Beginning with the line that has "orange cone E3" in it, transcribe the listing exactly through its final line, and add nothing.

§ **THE DATA**:
┄┄┄┄┄┄┄┄┄┄
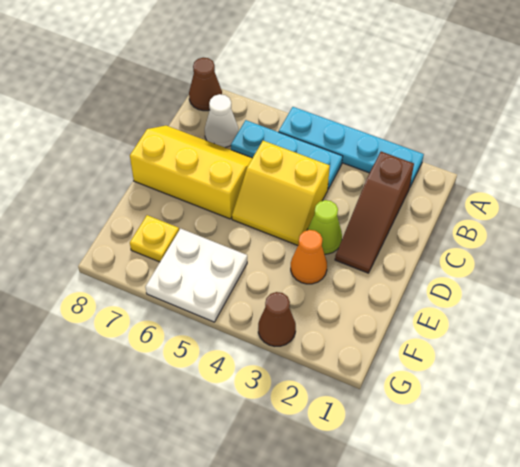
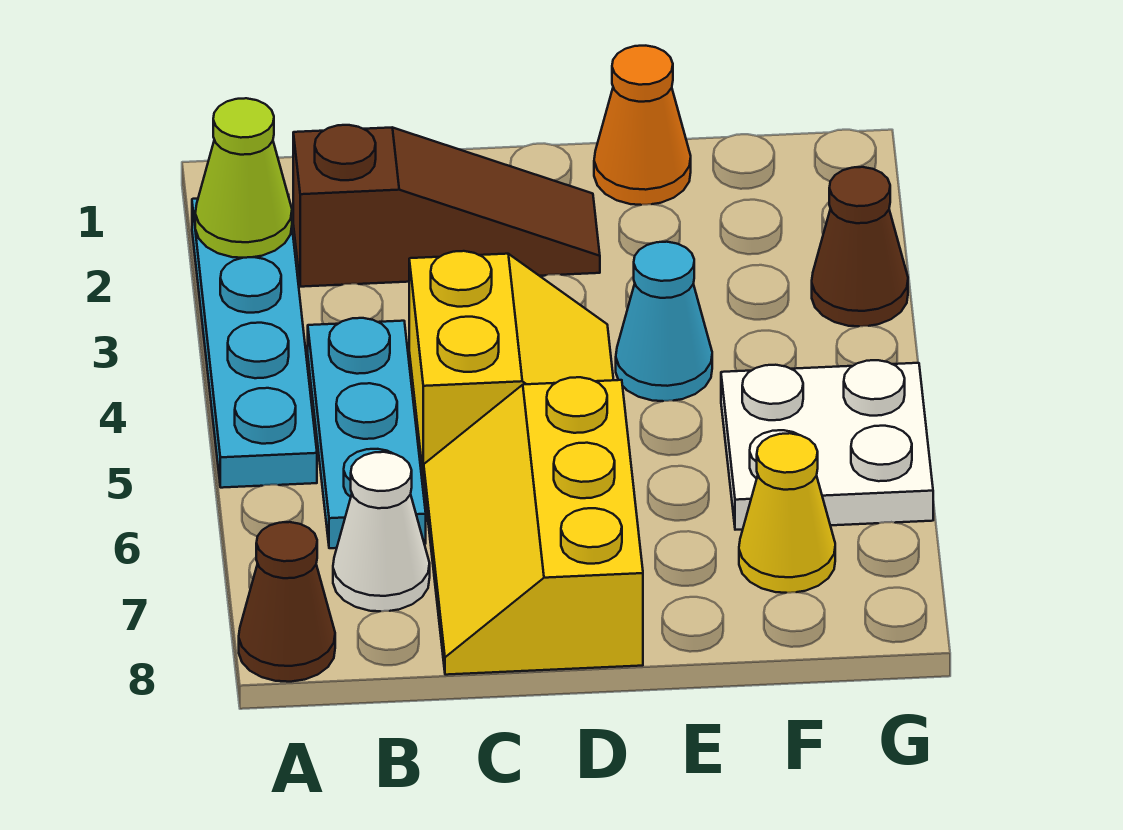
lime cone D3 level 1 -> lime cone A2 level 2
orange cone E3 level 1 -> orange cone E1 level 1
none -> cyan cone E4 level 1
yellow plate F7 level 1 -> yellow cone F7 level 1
┄┄┄┄┄┄┄┄┄┄
§ **ANSWER SECTION**:
orange cone E3 level 1 -> orange cone E1 level 1
none -> cyan cone E4 level 1
yellow plate F7 level 1 -> yellow cone F7 level 1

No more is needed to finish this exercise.